◆ Entries shown:
□ □ □ □ □

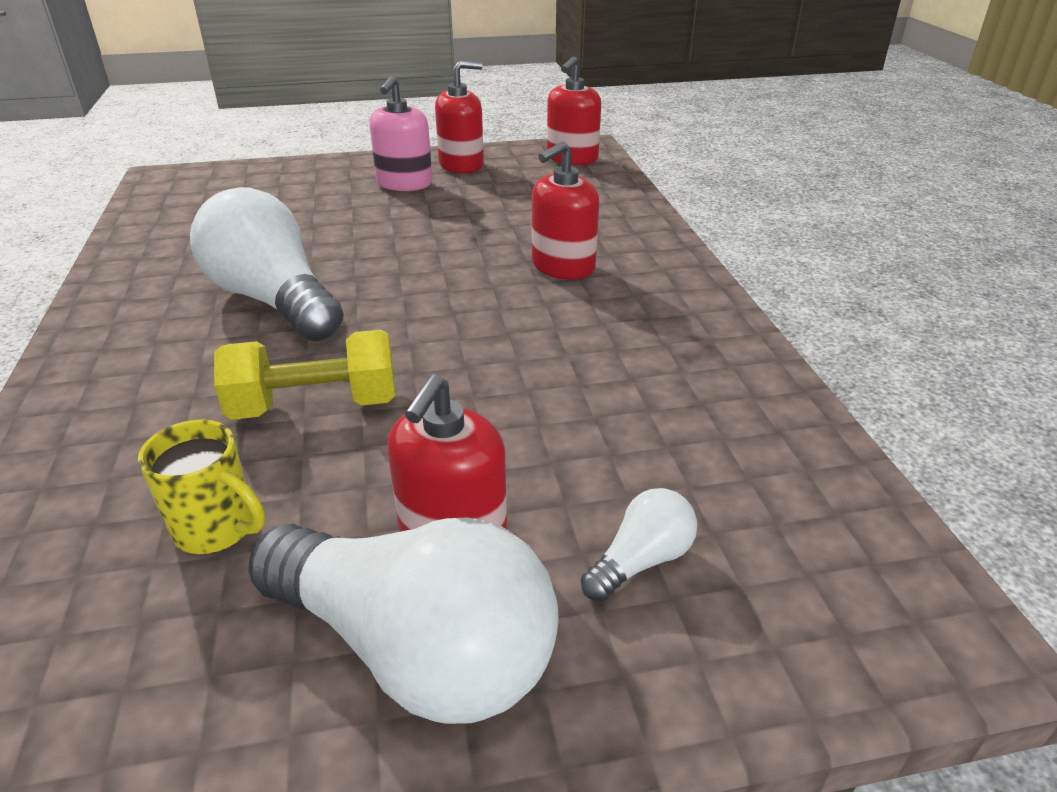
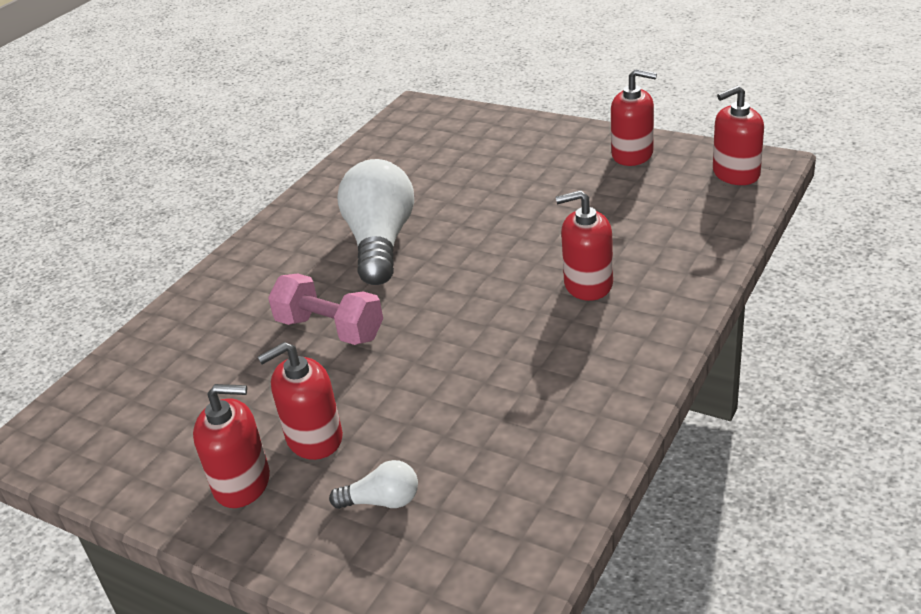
camera: 45 degrees right, 0 degrees up
(217, 529) = (224, 380): yellow mug -> none
(315, 405) = (330, 329): yellow dumbbell -> pink dumbbell
(404, 183) = (567, 162): pink soap dispenser -> none
(416, 649) = (242, 483): white light bulb -> red soap dispenser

□ □ □ □ □

◆ Problem to work on: Should a record include a picture, drop the picture and write out the remainder exactly.

◆ Answer space:
camera: 45 degrees right, 0 degrees up
(217, 529) = (224, 380): yellow mug -> none
(315, 405) = (330, 329): yellow dumbbell -> pink dumbbell
(404, 183) = (567, 162): pink soap dispenser -> none
(416, 649) = (242, 483): white light bulb -> red soap dispenser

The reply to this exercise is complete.